Activity: The records that follow are to be transcribed in full, without their images.

(Stored data begins)

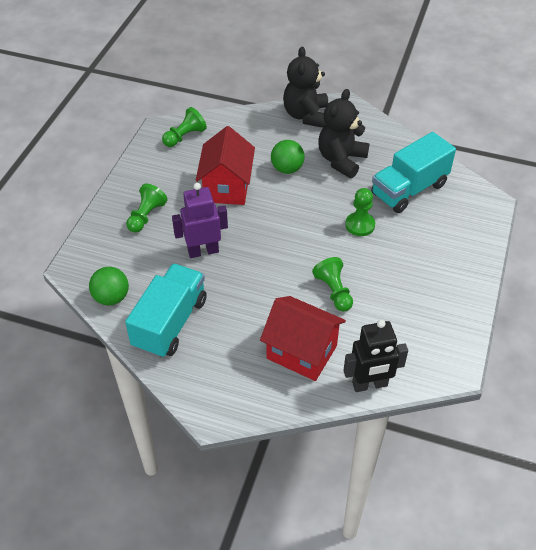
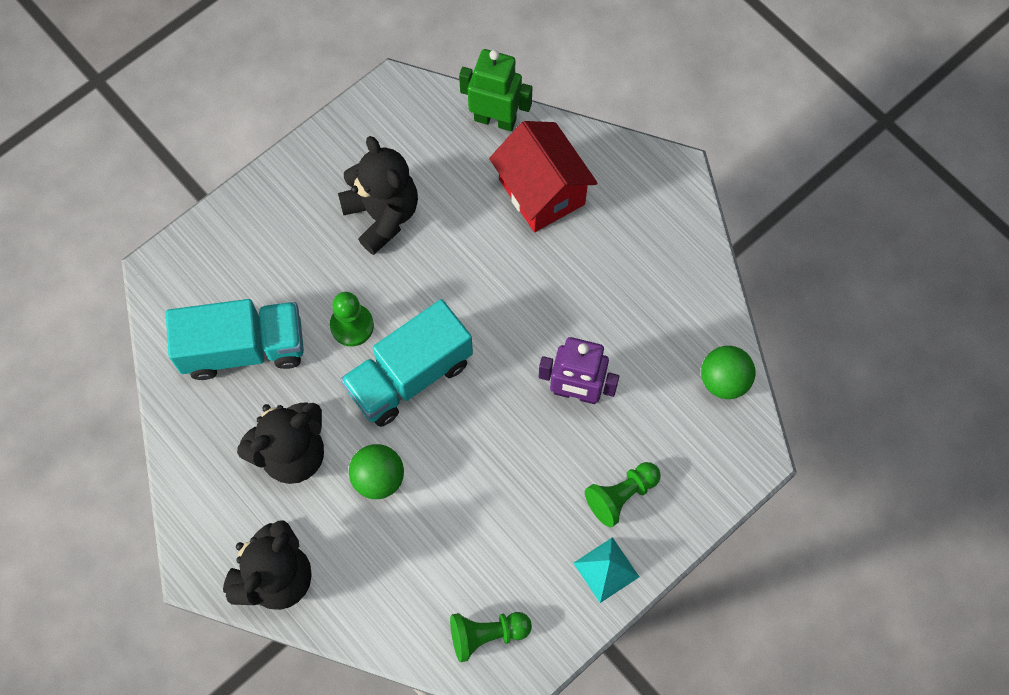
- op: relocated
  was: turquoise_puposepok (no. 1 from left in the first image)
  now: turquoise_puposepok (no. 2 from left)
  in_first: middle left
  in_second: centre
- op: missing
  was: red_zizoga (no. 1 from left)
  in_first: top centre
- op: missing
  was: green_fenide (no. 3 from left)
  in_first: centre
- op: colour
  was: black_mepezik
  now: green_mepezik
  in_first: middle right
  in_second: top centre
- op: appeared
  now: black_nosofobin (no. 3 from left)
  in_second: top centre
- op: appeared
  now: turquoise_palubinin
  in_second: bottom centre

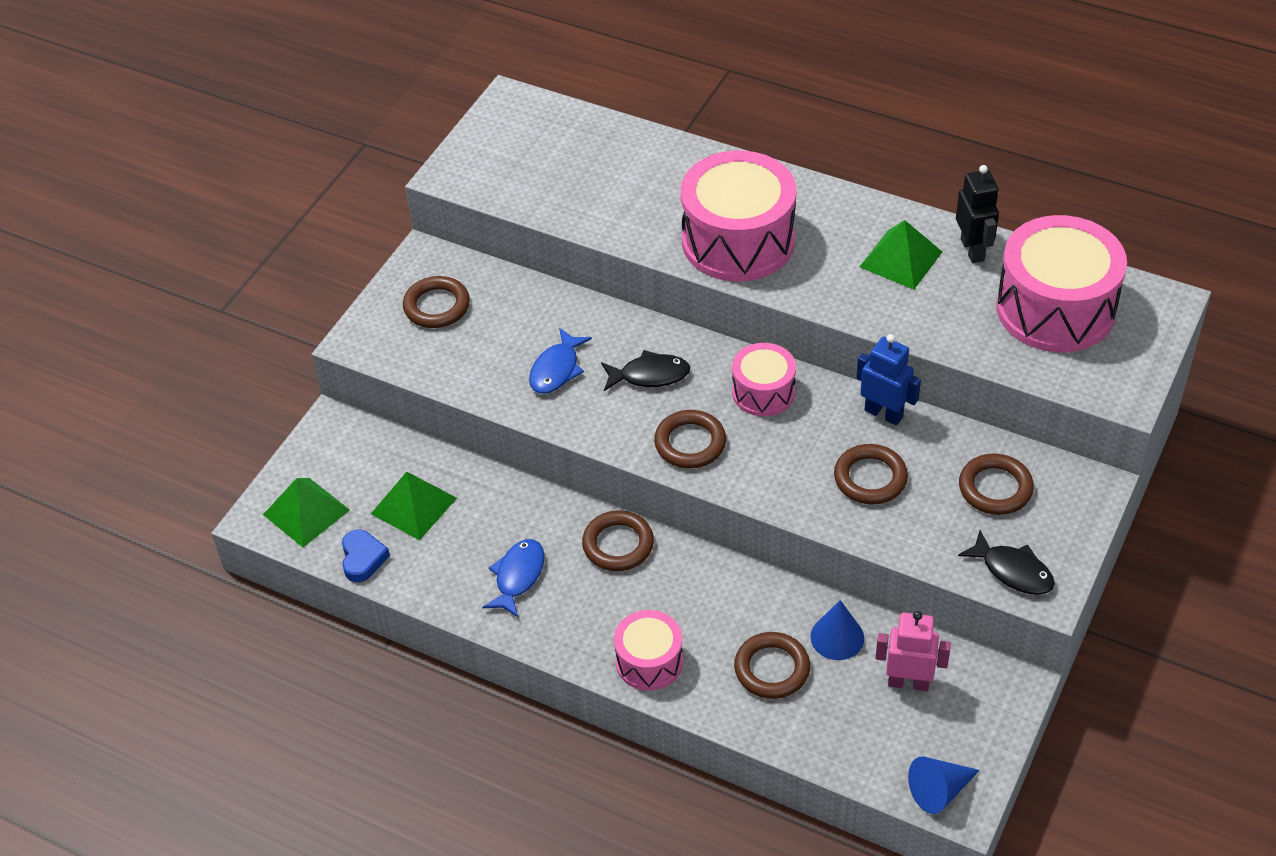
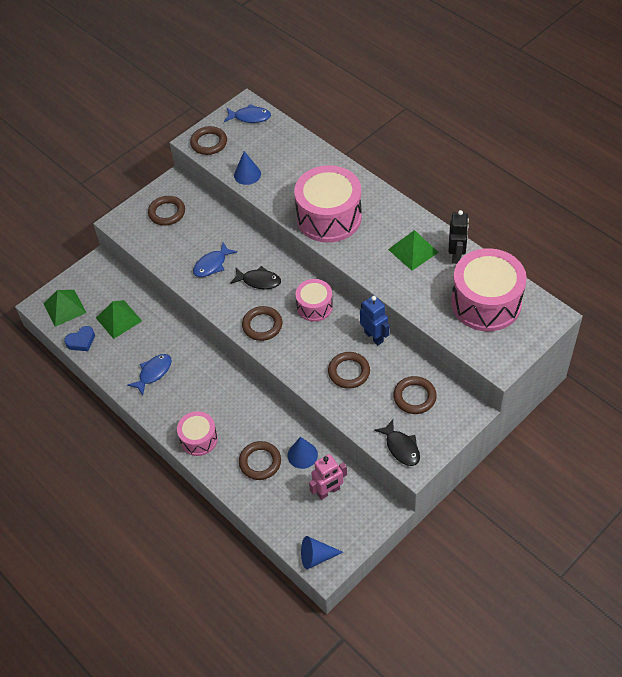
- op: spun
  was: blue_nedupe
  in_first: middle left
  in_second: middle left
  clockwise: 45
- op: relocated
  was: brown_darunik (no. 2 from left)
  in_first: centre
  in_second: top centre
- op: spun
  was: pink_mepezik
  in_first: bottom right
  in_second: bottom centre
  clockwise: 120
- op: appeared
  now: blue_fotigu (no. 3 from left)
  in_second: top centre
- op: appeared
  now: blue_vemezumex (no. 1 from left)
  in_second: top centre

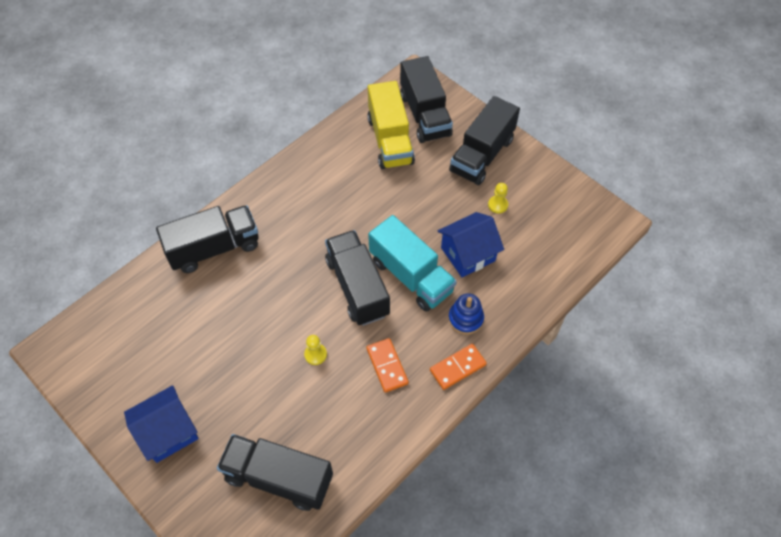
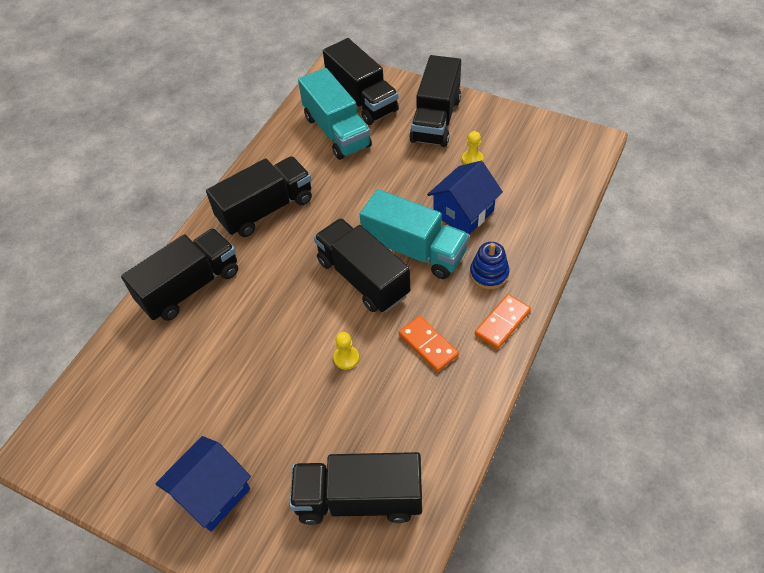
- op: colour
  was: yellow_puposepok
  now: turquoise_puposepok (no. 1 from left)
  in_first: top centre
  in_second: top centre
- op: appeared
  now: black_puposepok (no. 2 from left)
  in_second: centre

(Stored data ends)

Output:
- op: relocated
  was: turquoise_puposepok (no. 1 from left in the first image)
  now: turquoise_puposepok (no. 2 from left)
  in_first: middle left
  in_second: centre
- op: missing
  was: red_zizoga (no. 1 from left)
  in_first: top centre
- op: missing
  was: green_fenide (no. 3 from left)
  in_first: centre
- op: colour
  was: black_mepezik
  now: green_mepezik
  in_first: middle right
  in_second: top centre
- op: appeared
  now: black_nosofobin (no. 3 from left)
  in_second: top centre
- op: appeared
  now: turquoise_palubinin
  in_second: bottom centre

- op: spun
  was: blue_nedupe
  in_first: middle left
  in_second: middle left
  clockwise: 45
- op: relocated
  was: brown_darunik (no. 2 from left)
  in_first: centre
  in_second: top centre
- op: spun
  was: pink_mepezik
  in_first: bottom right
  in_second: bottom centre
  clockwise: 120
- op: appeared
  now: blue_fotigu (no. 3 from left)
  in_second: top centre
- op: appeared
  now: blue_vemezumex (no. 1 from left)
  in_second: top centre

- op: colour
  was: yellow_puposepok
  now: turquoise_puposepok (no. 1 from left)
  in_first: top centre
  in_second: top centre
- op: appeared
  now: black_puposepok (no. 2 from left)
  in_second: centre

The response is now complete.